▸ **EXERCISE AIM**: Every record below should be repeated word for word, with the pictures left out.

Source data
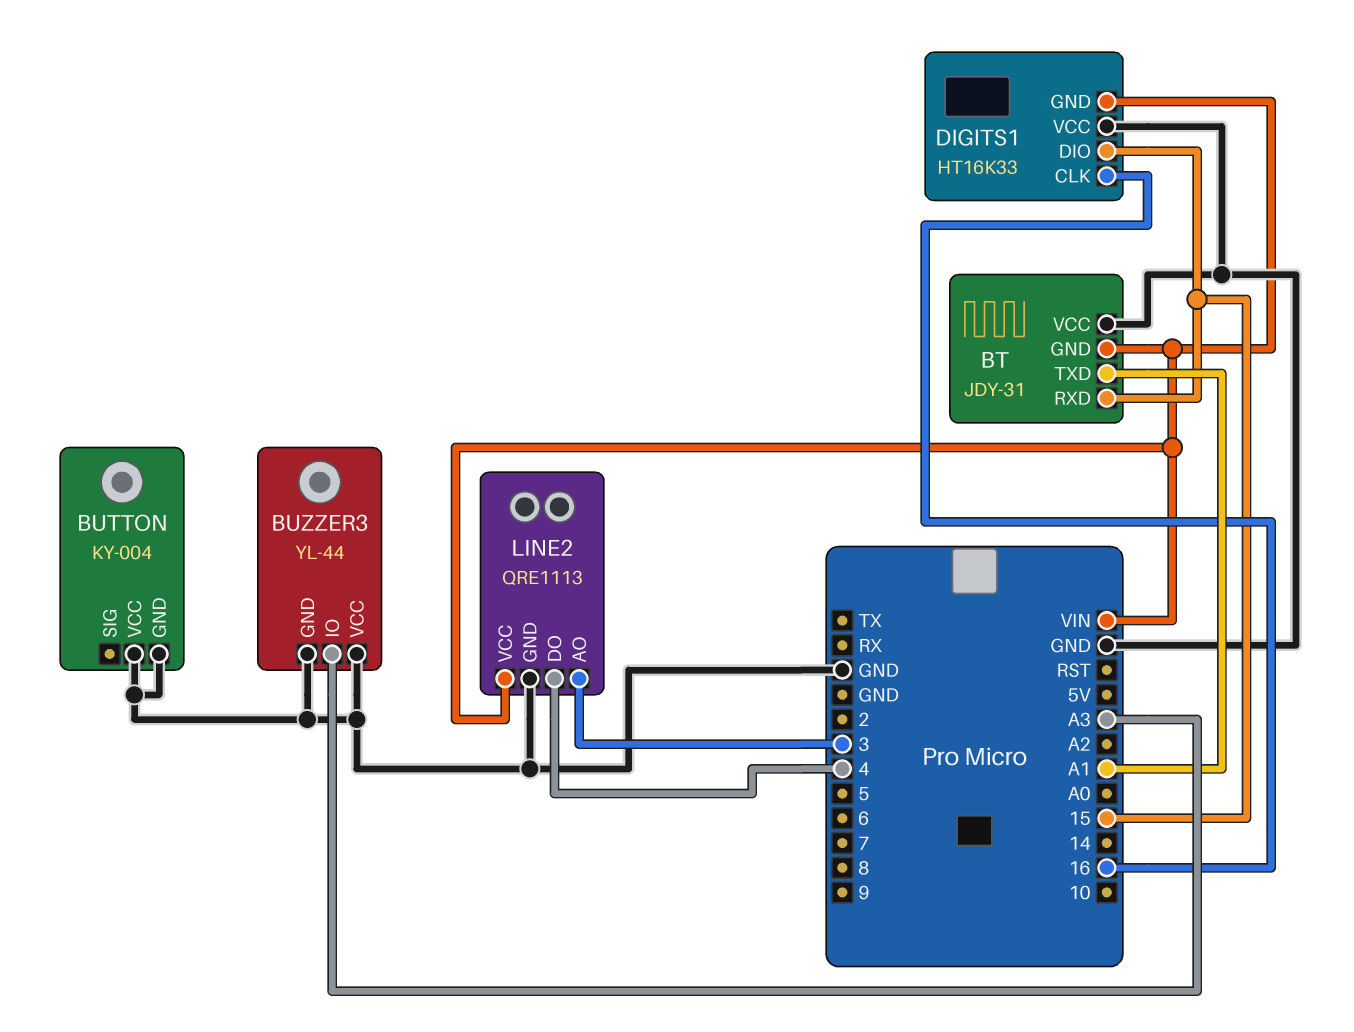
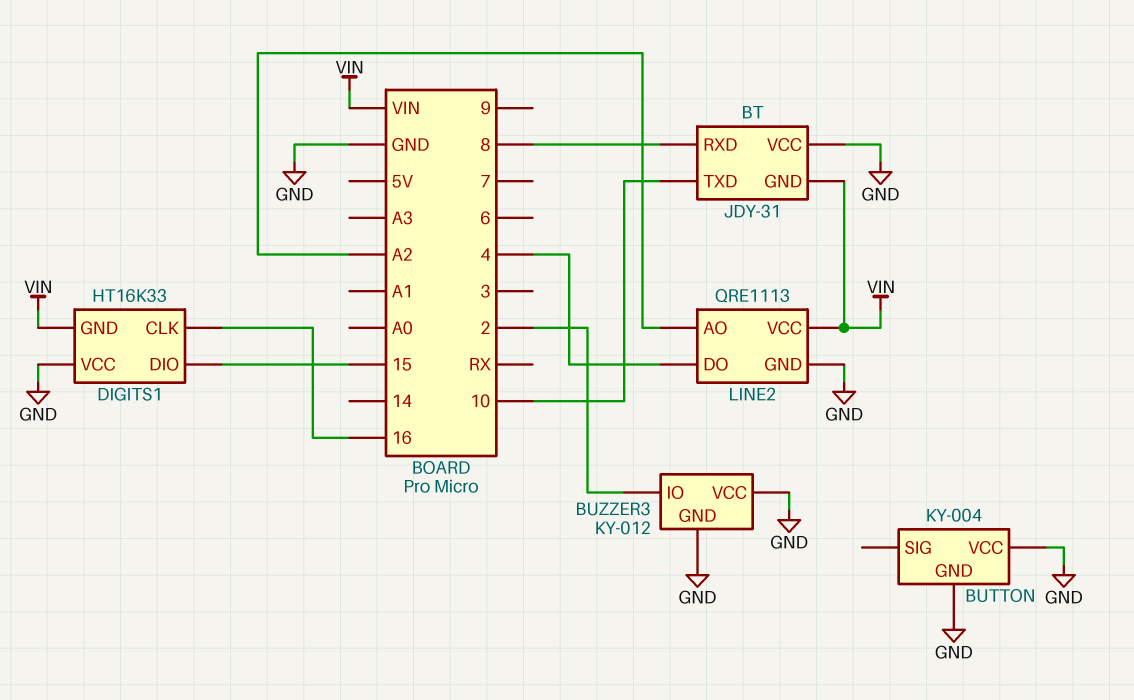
BT pin RXD: 15 -> 8
BT pin TXD: A1 -> 10
BUZZER3: YL-44 -> KY-012
BUZZER3 pin IO: A3 -> 2
LINE2 pin AO: 3 -> A2

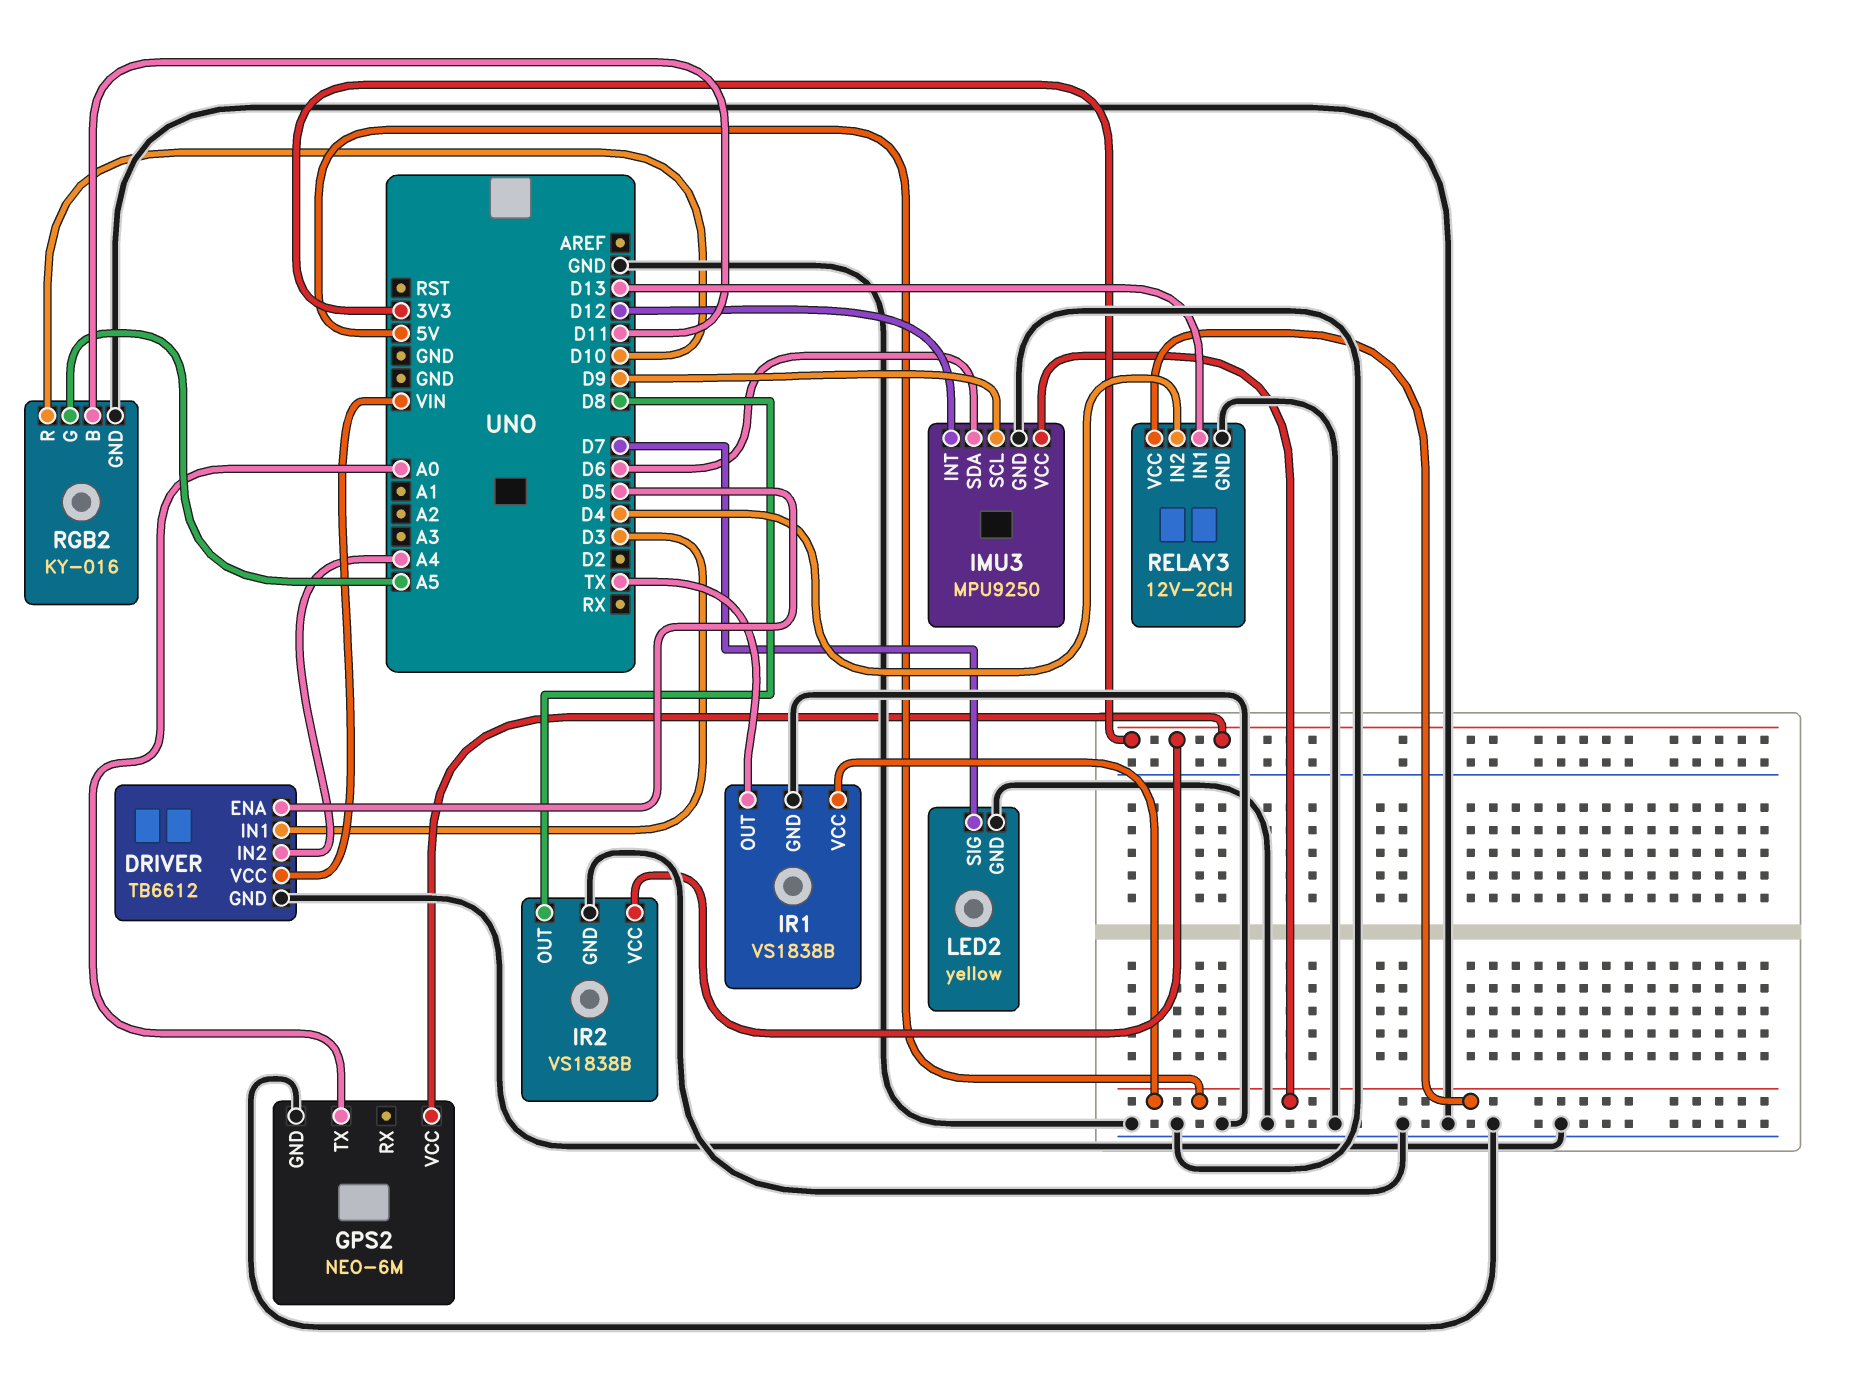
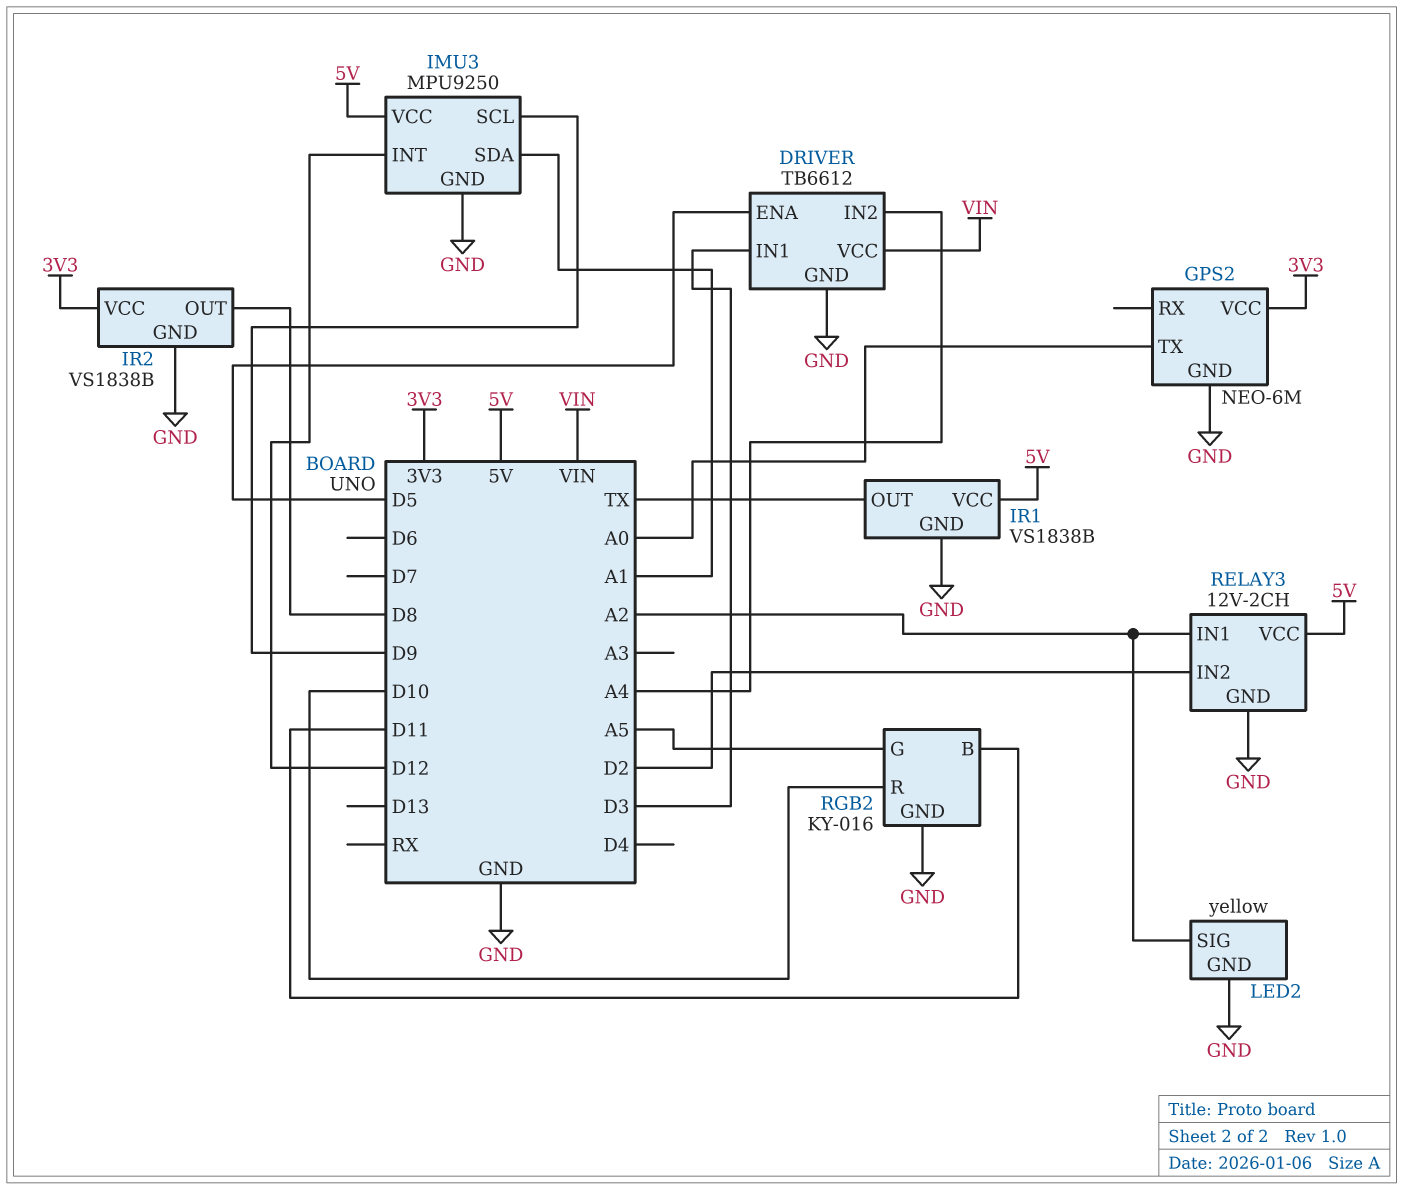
IMU3 pin SDA: D6 -> A1
LED2 pin SIG: D7 -> A2
RELAY3 pin IN1: D13 -> A2
RELAY3 pin IN2: D4 -> D2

▸ **RESULT**:
BT pin RXD: 15 -> 8
BT pin TXD: A1 -> 10
BUZZER3: YL-44 -> KY-012
BUZZER3 pin IO: A3 -> 2
LINE2 pin AO: 3 -> A2

IMU3 pin SDA: D6 -> A1
LED2 pin SIG: D7 -> A2
RELAY3 pin IN1: D13 -> A2
RELAY3 pin IN2: D4 -> D2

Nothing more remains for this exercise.